### Data for the task
□ □ □ □ □

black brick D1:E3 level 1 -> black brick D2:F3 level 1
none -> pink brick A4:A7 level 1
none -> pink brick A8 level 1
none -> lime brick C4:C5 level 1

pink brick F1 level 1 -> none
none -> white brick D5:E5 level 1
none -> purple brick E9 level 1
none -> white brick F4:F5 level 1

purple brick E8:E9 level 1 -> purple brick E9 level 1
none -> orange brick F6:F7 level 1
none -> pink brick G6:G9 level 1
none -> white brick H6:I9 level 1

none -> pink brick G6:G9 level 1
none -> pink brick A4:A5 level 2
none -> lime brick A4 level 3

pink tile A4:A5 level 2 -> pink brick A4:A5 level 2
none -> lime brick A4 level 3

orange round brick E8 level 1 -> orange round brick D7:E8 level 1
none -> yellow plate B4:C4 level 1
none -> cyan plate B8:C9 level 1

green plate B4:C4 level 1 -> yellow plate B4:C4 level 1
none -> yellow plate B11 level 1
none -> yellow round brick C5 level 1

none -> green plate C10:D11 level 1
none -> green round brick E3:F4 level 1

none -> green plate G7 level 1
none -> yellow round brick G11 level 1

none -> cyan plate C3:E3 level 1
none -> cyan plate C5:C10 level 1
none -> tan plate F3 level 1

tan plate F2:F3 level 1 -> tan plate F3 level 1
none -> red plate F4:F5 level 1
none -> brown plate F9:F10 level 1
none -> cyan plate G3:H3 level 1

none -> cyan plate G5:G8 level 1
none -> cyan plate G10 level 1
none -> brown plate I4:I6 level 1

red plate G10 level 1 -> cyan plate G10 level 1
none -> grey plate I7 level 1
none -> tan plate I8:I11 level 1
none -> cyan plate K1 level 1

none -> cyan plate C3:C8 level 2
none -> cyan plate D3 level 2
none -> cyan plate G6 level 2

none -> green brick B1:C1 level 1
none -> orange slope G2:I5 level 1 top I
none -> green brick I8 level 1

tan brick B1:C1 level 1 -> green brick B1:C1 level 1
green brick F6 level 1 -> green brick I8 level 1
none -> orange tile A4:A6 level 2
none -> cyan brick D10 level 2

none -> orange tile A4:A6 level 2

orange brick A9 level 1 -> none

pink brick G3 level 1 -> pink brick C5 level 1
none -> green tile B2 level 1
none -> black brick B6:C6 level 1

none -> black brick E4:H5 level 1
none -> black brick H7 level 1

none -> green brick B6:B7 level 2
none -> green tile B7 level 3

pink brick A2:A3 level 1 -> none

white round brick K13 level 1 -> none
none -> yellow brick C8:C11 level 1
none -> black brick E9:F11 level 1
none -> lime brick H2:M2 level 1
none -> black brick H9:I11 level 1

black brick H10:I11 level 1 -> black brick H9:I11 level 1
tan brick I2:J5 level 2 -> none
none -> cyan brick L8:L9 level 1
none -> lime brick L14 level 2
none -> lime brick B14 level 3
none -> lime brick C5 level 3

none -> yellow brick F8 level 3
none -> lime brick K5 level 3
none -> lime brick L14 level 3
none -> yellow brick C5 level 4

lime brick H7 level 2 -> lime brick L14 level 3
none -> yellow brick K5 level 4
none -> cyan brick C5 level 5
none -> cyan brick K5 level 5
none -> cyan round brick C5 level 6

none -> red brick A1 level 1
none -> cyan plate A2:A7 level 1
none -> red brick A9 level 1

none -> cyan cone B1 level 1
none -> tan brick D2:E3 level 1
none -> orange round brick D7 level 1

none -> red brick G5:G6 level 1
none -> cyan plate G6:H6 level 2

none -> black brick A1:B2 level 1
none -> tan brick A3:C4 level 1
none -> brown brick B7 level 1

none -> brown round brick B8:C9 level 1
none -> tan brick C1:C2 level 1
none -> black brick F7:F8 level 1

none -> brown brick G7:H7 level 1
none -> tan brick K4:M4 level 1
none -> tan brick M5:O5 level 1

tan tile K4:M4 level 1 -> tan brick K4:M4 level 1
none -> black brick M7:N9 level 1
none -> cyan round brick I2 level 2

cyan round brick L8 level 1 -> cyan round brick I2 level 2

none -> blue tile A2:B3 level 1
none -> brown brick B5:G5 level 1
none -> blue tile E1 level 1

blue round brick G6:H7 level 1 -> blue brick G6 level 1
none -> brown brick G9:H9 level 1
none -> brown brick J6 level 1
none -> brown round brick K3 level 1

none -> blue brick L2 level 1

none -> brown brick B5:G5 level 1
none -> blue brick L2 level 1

□ □ □ □ □

### Task prompt
Please report how many lines of the entries above contain the string "purple". Reply with only the number.

### Solution to the problem
2